PROBLEM STATEMENT:
The expected answer holds every line from the first line of the data below through the line containing "blue traffic cone", exactly as written, and no other line.
Start of GIVEN INFORMATION
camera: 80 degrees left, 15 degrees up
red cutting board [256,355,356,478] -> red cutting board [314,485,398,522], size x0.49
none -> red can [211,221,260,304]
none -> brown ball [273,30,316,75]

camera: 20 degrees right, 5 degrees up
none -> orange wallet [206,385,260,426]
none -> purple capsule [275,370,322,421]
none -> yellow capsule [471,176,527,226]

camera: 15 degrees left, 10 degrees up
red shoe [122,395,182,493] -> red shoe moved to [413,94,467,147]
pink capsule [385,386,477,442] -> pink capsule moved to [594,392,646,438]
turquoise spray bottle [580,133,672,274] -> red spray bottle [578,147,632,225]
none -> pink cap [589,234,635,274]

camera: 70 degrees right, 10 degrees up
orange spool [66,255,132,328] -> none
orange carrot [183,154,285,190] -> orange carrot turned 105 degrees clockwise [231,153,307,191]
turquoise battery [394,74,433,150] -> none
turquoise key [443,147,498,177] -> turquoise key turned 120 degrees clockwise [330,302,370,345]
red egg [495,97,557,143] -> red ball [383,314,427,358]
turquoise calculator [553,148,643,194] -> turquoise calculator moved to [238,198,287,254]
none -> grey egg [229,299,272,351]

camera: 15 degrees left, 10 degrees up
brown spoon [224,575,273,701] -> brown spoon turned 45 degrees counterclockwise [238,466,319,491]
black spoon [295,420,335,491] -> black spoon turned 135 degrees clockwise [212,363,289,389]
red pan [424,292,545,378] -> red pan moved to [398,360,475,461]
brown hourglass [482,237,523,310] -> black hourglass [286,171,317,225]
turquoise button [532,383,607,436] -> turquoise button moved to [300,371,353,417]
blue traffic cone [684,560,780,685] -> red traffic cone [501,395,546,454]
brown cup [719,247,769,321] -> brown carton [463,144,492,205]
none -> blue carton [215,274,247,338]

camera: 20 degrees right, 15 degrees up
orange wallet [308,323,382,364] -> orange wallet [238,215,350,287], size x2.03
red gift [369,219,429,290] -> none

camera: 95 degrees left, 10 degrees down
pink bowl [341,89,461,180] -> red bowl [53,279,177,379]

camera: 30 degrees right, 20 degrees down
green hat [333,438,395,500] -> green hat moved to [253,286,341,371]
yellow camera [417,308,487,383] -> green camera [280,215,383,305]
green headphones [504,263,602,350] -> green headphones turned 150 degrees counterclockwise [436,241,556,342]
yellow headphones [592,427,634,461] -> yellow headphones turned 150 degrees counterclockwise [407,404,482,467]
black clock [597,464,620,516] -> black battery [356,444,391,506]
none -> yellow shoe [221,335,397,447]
End of GIVEN INFORMATION
EXERCISE ANSWER:
camera: 80 degrees left, 15 degrees up
red cutting board [256,355,356,478] -> red cutting board [314,485,398,522], size x0.49
none -> red can [211,221,260,304]
none -> brown ball [273,30,316,75]

camera: 20 degrees right, 5 degrees up
none -> orange wallet [206,385,260,426]
none -> purple capsule [275,370,322,421]
none -> yellow capsule [471,176,527,226]

camera: 15 degrees left, 10 degrees up
red shoe [122,395,182,493] -> red shoe moved to [413,94,467,147]
pink capsule [385,386,477,442] -> pink capsule moved to [594,392,646,438]
turquoise spray bottle [580,133,672,274] -> red spray bottle [578,147,632,225]
none -> pink cap [589,234,635,274]

camera: 70 degrees right, 10 degrees up
orange spool [66,255,132,328] -> none
orange carrot [183,154,285,190] -> orange carrot turned 105 degrees clockwise [231,153,307,191]
turquoise battery [394,74,433,150] -> none
turquoise key [443,147,498,177] -> turquoise key turned 120 degrees clockwise [330,302,370,345]
red egg [495,97,557,143] -> red ball [383,314,427,358]
turquoise calculator [553,148,643,194] -> turquoise calculator moved to [238,198,287,254]
none -> grey egg [229,299,272,351]

camera: 15 degrees left, 10 degrees up
brown spoon [224,575,273,701] -> brown spoon turned 45 degrees counterclockwise [238,466,319,491]
black spoon [295,420,335,491] -> black spoon turned 135 degrees clockwise [212,363,289,389]
red pan [424,292,545,378] -> red pan moved to [398,360,475,461]
brown hourglass [482,237,523,310] -> black hourglass [286,171,317,225]
turquoise button [532,383,607,436] -> turquoise button moved to [300,371,353,417]
blue traffic cone [684,560,780,685] -> red traffic cone [501,395,546,454]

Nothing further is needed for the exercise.